(Aerial feature coordinate data)
'''
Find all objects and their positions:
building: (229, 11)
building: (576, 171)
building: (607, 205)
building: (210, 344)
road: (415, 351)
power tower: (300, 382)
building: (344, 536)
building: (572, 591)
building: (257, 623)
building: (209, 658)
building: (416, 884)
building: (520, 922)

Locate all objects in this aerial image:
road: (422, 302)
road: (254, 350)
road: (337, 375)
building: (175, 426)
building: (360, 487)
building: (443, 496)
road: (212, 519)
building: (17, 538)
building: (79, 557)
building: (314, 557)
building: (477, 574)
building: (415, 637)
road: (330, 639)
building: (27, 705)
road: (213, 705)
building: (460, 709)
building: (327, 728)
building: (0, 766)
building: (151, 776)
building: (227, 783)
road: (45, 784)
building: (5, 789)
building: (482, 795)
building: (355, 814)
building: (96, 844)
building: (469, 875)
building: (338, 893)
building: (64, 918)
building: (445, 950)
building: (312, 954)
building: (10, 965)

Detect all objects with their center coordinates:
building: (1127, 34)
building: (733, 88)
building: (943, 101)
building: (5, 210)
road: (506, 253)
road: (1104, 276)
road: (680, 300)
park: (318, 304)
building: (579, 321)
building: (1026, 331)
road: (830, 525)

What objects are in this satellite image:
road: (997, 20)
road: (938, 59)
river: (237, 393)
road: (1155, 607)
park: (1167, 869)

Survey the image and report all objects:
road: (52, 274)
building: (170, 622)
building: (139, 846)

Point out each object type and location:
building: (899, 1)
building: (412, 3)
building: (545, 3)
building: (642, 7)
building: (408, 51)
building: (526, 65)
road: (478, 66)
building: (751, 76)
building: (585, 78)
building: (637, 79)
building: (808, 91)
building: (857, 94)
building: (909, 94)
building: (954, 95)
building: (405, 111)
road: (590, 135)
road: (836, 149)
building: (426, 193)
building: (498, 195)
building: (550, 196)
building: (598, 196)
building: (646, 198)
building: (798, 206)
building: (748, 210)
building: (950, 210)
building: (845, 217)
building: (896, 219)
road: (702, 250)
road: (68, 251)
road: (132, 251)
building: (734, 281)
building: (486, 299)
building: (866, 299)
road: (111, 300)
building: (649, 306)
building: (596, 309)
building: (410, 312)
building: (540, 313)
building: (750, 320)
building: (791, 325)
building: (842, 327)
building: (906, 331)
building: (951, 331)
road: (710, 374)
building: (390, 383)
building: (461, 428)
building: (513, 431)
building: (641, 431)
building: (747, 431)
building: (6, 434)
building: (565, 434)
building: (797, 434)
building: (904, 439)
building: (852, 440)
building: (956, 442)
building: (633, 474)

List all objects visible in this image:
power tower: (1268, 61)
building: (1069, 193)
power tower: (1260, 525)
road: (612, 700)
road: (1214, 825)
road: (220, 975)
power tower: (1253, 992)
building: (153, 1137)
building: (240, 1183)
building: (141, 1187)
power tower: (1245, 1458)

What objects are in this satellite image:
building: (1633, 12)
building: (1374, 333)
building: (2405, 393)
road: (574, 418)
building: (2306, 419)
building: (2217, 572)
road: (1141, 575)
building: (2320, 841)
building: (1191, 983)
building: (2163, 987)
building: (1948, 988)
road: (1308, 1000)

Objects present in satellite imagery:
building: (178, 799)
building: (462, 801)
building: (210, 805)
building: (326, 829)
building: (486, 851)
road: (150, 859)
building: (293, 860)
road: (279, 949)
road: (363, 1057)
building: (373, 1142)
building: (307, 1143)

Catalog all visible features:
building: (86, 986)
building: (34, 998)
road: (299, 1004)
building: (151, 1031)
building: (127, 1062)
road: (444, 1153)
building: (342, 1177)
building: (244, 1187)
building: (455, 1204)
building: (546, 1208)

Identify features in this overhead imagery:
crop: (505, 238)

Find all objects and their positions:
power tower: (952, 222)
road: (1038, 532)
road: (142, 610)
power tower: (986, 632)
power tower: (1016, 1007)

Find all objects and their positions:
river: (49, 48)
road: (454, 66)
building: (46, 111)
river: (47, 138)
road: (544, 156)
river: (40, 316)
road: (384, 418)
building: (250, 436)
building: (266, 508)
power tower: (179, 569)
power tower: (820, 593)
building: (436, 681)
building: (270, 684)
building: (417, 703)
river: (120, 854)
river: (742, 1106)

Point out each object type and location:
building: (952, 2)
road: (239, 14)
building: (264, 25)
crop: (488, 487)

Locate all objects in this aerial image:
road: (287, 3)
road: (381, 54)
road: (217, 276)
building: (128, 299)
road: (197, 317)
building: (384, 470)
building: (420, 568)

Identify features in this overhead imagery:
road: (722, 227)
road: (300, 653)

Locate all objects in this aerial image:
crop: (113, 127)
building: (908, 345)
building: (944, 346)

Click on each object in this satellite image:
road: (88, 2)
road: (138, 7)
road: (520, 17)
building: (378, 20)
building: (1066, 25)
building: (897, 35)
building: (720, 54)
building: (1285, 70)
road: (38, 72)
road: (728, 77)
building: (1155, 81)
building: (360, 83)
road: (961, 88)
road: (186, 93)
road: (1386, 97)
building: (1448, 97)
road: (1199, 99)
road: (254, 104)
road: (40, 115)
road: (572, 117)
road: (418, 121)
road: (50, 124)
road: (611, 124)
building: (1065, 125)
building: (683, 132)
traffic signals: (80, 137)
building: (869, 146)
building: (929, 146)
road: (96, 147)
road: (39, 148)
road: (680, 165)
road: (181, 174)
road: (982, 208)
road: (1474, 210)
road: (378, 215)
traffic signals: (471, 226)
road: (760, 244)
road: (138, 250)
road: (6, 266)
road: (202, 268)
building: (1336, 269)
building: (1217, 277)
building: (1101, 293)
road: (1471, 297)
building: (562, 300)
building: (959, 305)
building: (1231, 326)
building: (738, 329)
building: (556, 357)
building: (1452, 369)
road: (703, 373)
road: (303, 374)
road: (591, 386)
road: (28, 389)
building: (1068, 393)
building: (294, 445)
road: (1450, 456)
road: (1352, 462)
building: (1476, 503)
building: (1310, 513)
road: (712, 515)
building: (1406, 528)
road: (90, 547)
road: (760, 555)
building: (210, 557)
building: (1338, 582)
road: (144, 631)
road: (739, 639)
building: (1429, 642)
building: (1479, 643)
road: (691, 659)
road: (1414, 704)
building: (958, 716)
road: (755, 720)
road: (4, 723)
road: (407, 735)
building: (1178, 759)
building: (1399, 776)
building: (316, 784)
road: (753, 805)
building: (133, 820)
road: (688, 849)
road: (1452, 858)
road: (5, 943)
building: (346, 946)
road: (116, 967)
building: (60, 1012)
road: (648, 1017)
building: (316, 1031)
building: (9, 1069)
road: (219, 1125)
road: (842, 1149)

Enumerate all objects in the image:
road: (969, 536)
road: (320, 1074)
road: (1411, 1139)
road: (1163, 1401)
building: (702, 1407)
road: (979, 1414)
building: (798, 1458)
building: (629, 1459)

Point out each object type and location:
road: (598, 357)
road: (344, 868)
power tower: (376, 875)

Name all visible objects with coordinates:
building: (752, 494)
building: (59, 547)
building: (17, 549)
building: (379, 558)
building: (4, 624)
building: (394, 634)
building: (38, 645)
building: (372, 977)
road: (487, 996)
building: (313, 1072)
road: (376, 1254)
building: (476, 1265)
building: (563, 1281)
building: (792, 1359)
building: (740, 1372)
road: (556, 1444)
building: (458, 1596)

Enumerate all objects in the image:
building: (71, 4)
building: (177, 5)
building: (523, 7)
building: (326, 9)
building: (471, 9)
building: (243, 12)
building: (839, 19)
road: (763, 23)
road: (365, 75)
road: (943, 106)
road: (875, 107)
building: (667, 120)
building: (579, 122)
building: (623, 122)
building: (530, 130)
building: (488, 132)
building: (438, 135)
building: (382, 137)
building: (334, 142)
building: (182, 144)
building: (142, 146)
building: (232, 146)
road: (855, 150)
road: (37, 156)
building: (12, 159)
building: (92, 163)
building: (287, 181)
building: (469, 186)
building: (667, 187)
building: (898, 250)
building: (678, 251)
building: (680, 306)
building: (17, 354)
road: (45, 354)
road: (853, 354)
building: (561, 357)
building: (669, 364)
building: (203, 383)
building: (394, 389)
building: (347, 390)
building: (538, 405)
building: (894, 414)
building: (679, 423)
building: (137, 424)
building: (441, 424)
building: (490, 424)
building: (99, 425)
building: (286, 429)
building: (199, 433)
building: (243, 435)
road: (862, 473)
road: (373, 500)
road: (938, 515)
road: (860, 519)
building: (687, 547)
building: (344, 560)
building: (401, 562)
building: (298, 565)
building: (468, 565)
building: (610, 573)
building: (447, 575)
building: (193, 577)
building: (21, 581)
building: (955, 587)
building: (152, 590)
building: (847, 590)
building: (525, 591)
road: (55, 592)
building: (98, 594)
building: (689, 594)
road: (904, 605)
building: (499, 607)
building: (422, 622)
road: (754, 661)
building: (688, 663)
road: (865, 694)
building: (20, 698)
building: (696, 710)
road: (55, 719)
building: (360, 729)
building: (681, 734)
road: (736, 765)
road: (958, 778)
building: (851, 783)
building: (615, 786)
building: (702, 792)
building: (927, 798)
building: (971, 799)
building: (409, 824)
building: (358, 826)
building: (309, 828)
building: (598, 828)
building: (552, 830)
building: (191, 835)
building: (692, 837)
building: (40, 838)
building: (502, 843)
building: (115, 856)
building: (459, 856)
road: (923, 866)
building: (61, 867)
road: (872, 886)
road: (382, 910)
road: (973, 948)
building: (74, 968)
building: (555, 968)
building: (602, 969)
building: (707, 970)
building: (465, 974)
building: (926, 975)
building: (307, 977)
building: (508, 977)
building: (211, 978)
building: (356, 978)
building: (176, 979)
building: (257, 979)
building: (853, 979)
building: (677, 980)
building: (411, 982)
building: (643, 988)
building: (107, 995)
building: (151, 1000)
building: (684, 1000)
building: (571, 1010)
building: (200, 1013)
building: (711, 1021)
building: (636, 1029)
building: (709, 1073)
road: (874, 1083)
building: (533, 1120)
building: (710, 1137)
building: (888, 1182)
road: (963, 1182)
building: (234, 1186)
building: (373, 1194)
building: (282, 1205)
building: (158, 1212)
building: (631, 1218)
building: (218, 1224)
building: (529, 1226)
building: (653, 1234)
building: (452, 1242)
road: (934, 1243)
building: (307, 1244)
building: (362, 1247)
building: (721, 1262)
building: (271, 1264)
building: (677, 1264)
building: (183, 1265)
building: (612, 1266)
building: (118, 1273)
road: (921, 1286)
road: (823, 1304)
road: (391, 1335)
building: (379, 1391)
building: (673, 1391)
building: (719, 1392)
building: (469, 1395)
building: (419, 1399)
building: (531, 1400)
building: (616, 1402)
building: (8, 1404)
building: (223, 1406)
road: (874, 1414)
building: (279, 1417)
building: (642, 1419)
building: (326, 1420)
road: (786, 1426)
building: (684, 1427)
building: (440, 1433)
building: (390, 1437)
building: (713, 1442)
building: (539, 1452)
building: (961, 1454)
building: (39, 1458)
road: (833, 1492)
'''
» **Exercise goal**
With "traffic" as the search string, filter the records and return each line that has it.

» **Solution for this task**
traffic signals: (80, 137)
traffic signals: (471, 226)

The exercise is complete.